**Problem details**
In the records below, take the line with "U18: NOR 74HC02" and all lines after it, and copy them exactly, pictures excluded.

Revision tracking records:
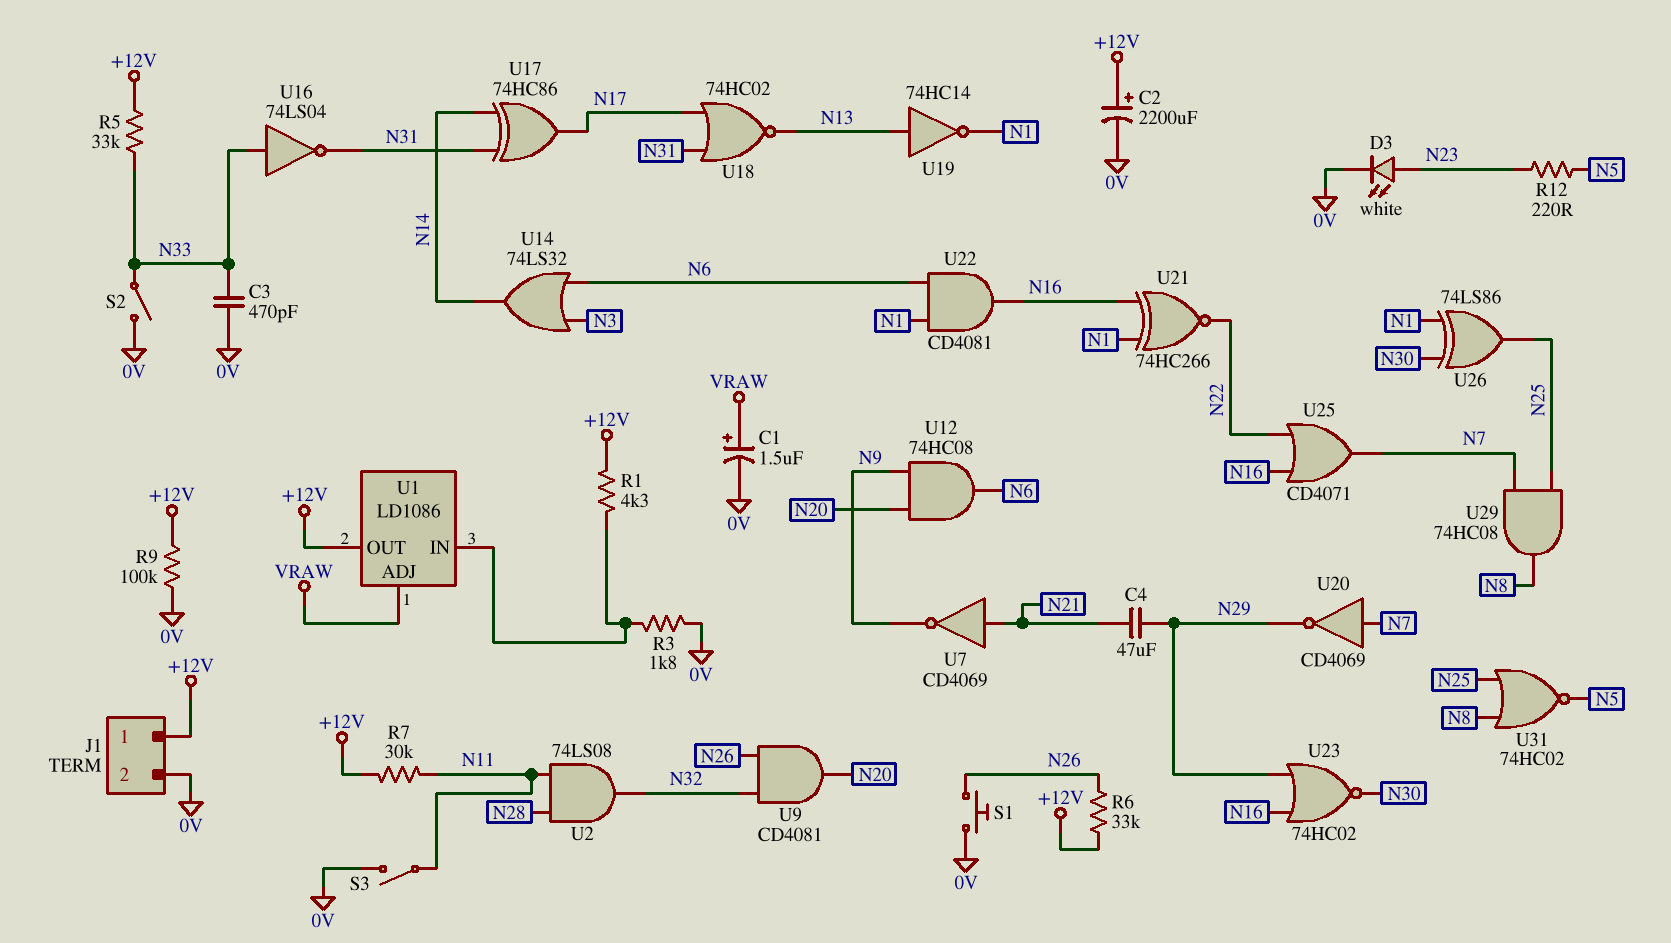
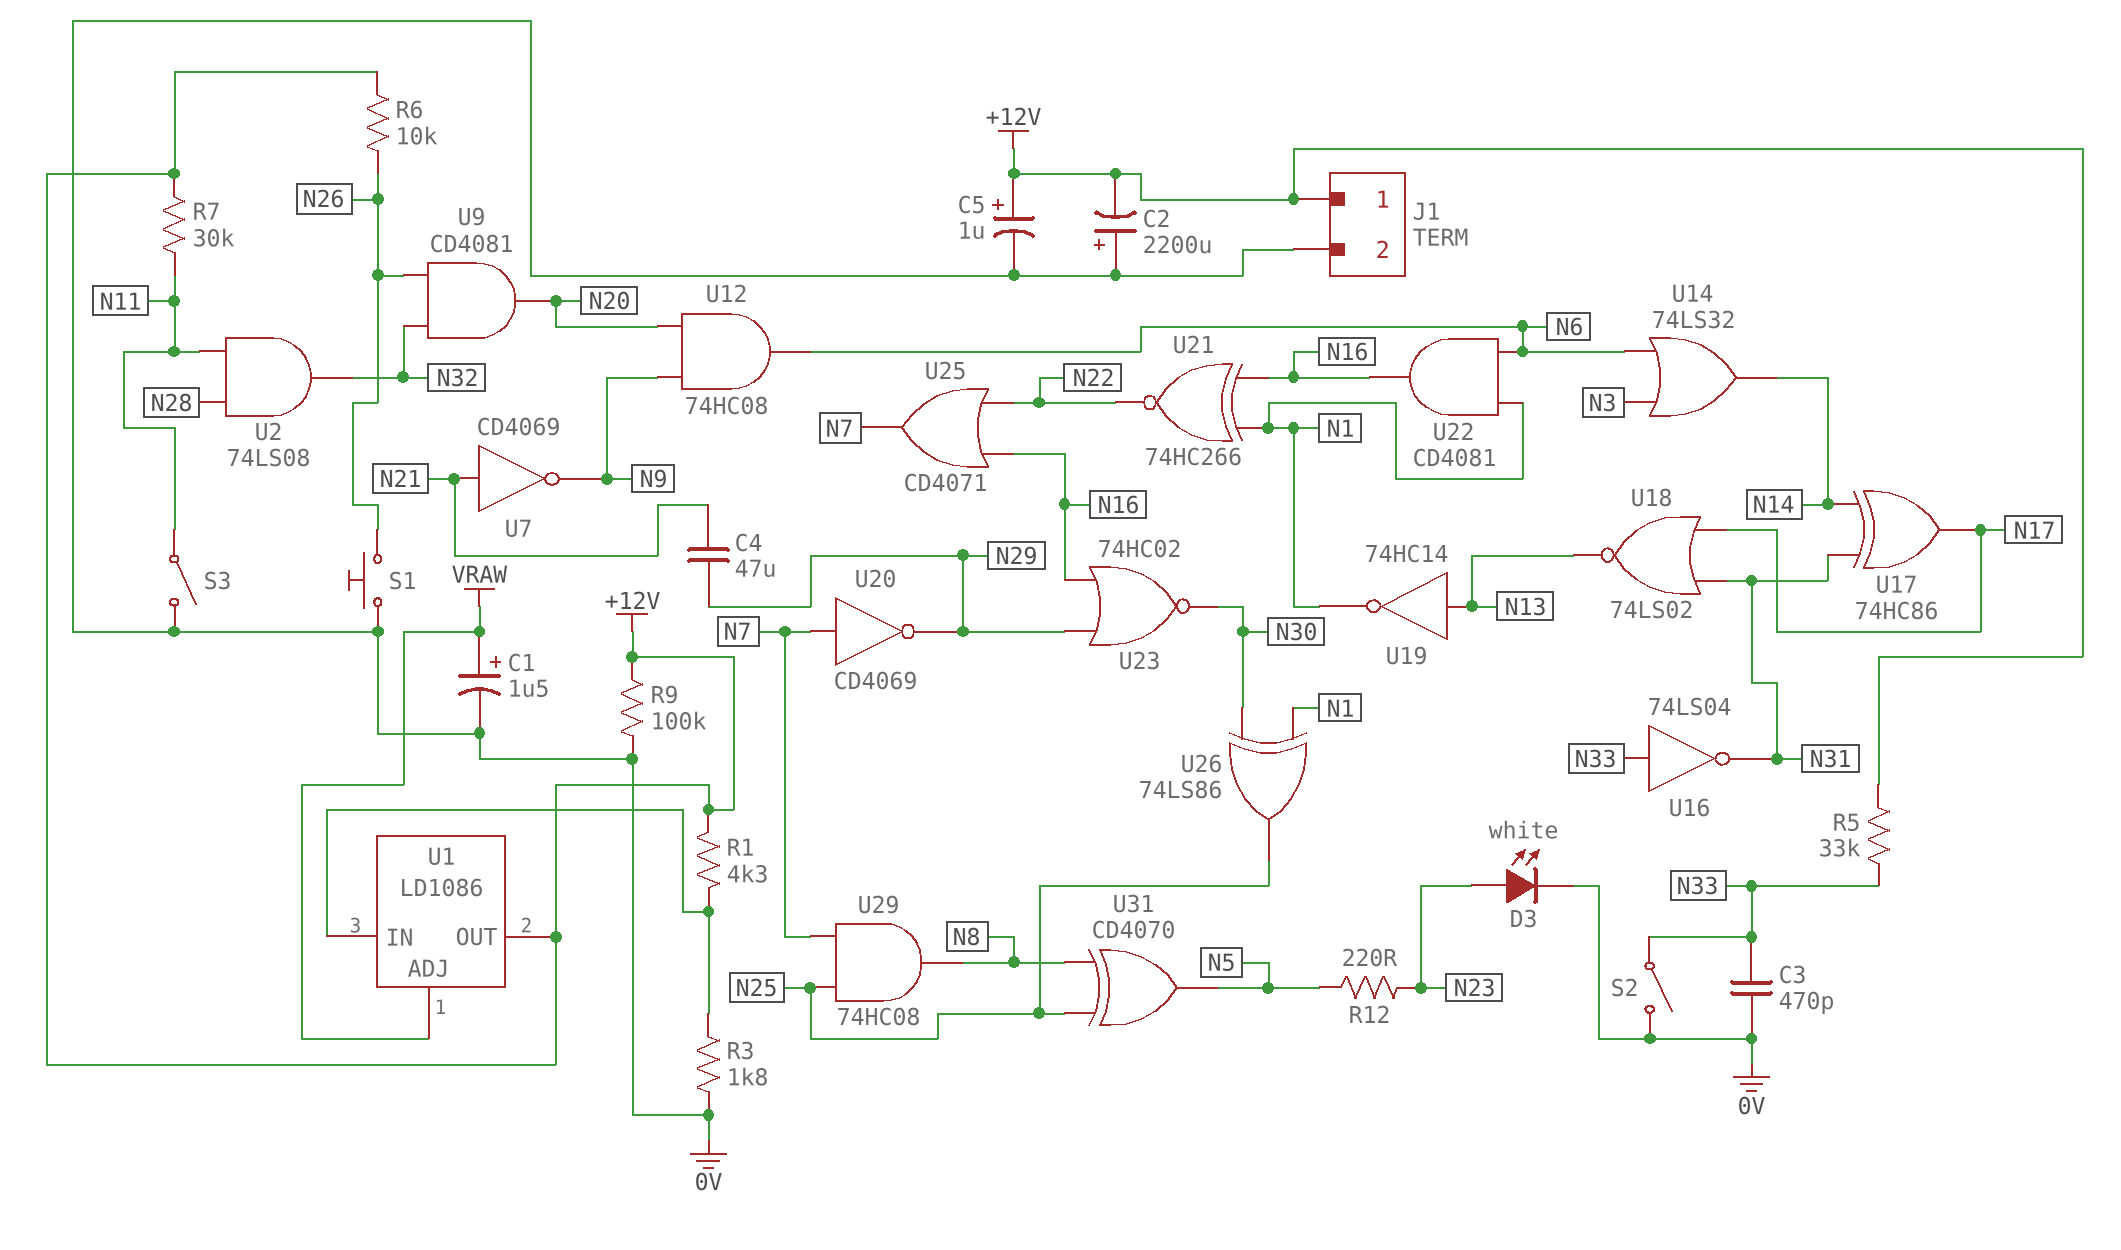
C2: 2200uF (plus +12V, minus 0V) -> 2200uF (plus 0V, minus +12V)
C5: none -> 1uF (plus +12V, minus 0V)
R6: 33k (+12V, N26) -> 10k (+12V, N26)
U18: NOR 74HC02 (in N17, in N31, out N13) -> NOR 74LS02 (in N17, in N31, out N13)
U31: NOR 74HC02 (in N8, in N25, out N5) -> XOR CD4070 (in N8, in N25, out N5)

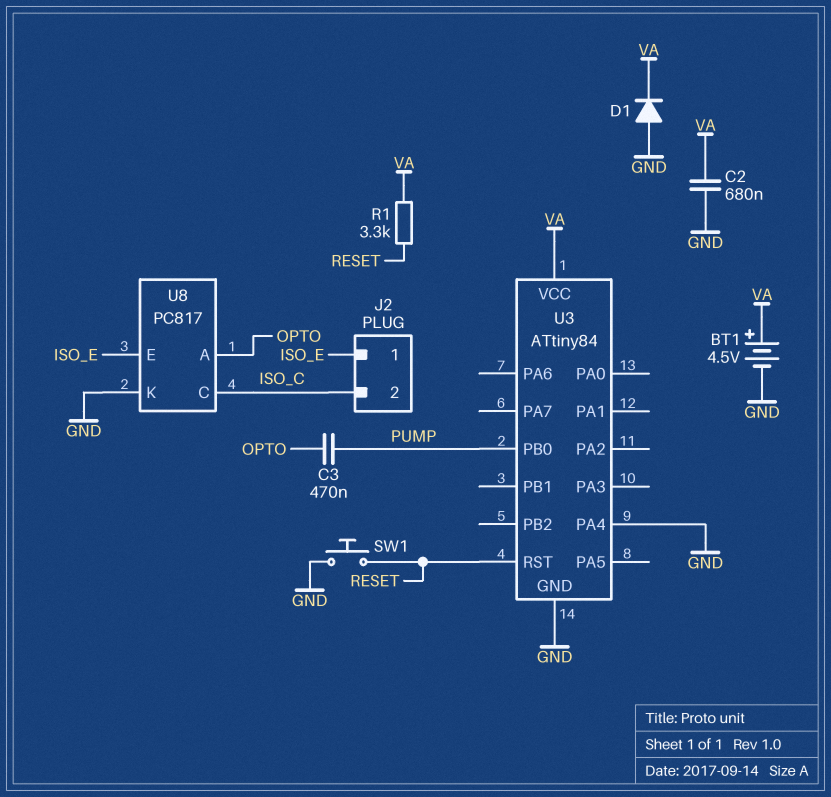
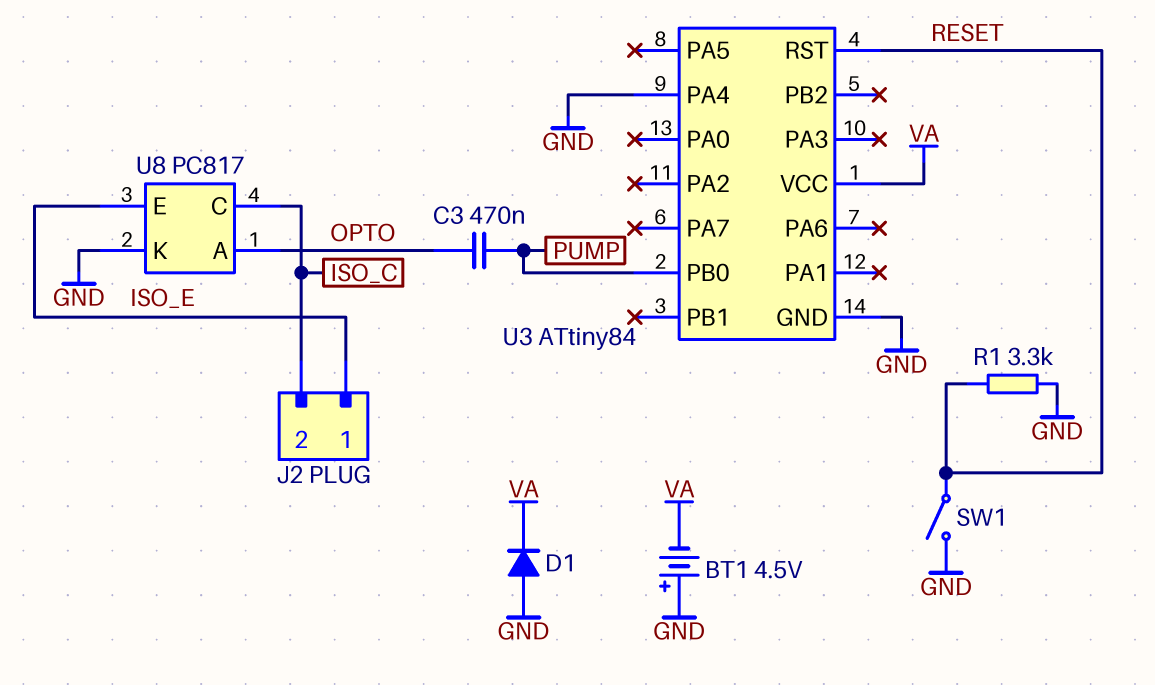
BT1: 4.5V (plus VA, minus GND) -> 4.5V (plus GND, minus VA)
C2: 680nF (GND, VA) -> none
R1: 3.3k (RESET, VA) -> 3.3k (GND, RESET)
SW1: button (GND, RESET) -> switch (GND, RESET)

**Completed exercise**
U18: NOR 74HC02 (in N17, in N31, out N13) -> NOR 74LS02 (in N17, in N31, out N13)
U31: NOR 74HC02 (in N8, in N25, out N5) -> XOR CD4070 (in N8, in N25, out N5)

BT1: 4.5V (plus VA, minus GND) -> 4.5V (plus GND, minus VA)
C2: 680nF (GND, VA) -> none
R1: 3.3k (RESET, VA) -> 3.3k (GND, RESET)
SW1: button (GND, RESET) -> switch (GND, RESET)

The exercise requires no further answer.